Restate the records below word for word, and omit the images they hold.

Collected data entries:
···

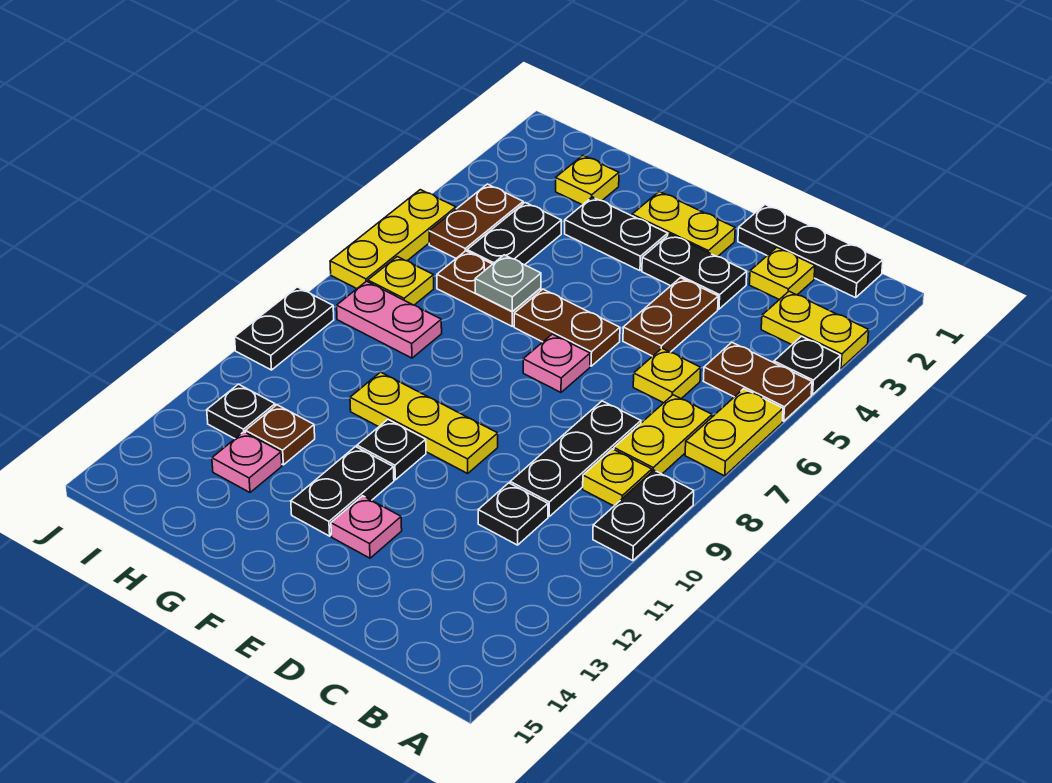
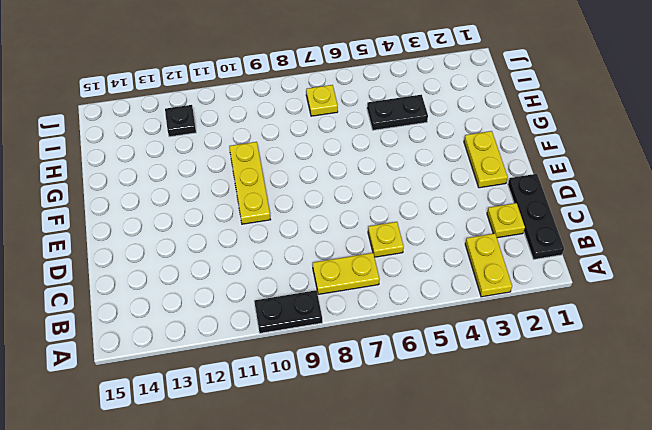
none -> black plate A4 level 1
none -> brown plate A5:B5 level 1
none -> yellow plate A6:A7 level 1
none -> yellow plate B9 level 1

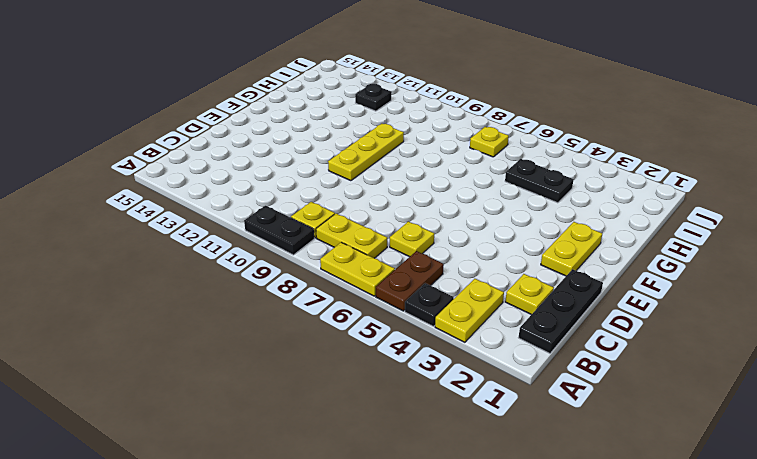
none -> black plate C8:C10 level 1
none -> black plate C11 level 1
none -> black plate D3:E3 level 1
none -> brown plate D4:D5 level 1

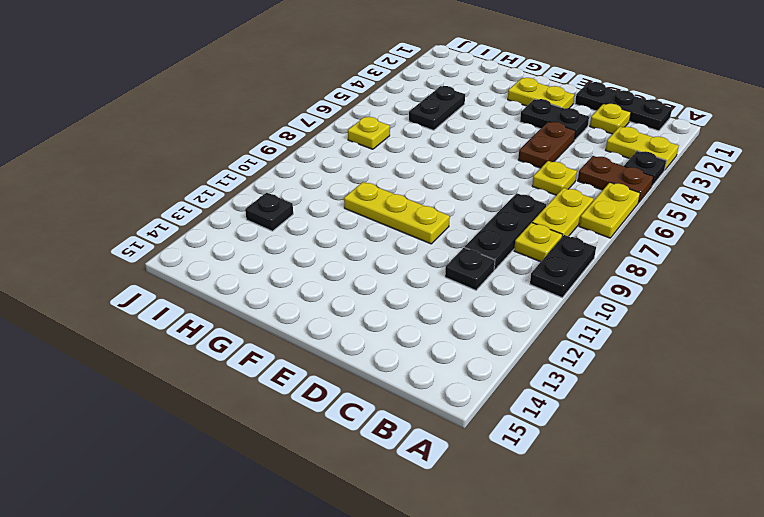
none -> brown plate E6:F6 level 1
none -> pink plate E7 level 1
none -> pink plate E13 level 1
none -> black plate F3:G3 level 1

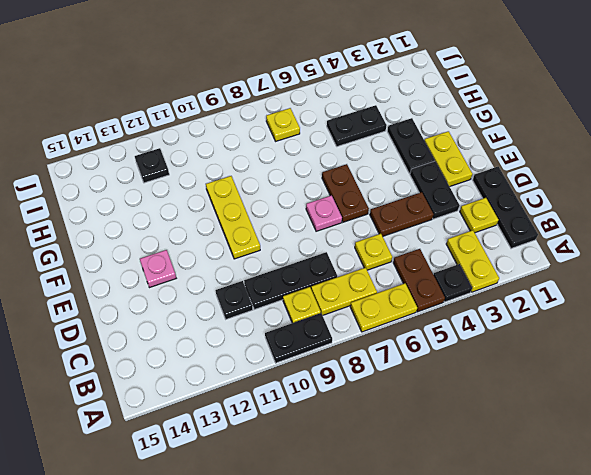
none -> black plate F11 level 1
none -> black plate F12:F13 level 1
none -> brown plate G6:H6 level 1
none -> yellow plate H2 level 1

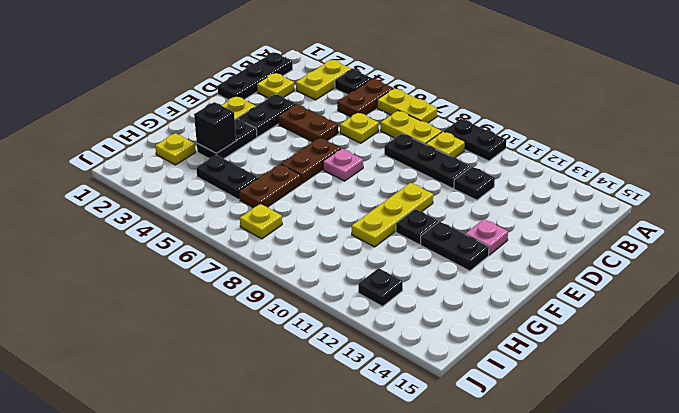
black brick G3 level 2 -> none
none -> pink plate H8:I8 level 1
none -> brown plate H12 level 1
none -> pink plate H13 level 1
none -> brown plate I4:I5 level 1

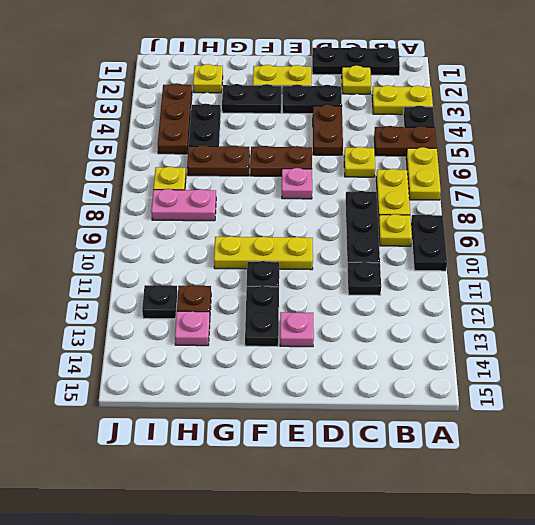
brown plate I3:I5 level 1 -> brown plate I4:I5 level 1
none -> yellow plate J5:J7 level 1
none -> black plate J9:J10 level 1
none -> grey plate G6 level 2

···

Result of this exercise
none -> black plate A4 level 1
none -> brown plate A5:B5 level 1
none -> yellow plate A6:A7 level 1
none -> yellow plate B9 level 1

none -> black plate C8:C10 level 1
none -> black plate C11 level 1
none -> black plate D3:E3 level 1
none -> brown plate D4:D5 level 1

none -> brown plate E6:F6 level 1
none -> pink plate E7 level 1
none -> pink plate E13 level 1
none -> black plate F3:G3 level 1

none -> black plate F11 level 1
none -> black plate F12:F13 level 1
none -> brown plate G6:H6 level 1
none -> yellow plate H2 level 1

black brick G3 level 2 -> none
none -> pink plate H8:I8 level 1
none -> brown plate H12 level 1
none -> pink plate H13 level 1
none -> brown plate I4:I5 level 1

brown plate I3:I5 level 1 -> brown plate I4:I5 level 1
none -> yellow plate J5:J7 level 1
none -> black plate J9:J10 level 1
none -> grey plate G6 level 2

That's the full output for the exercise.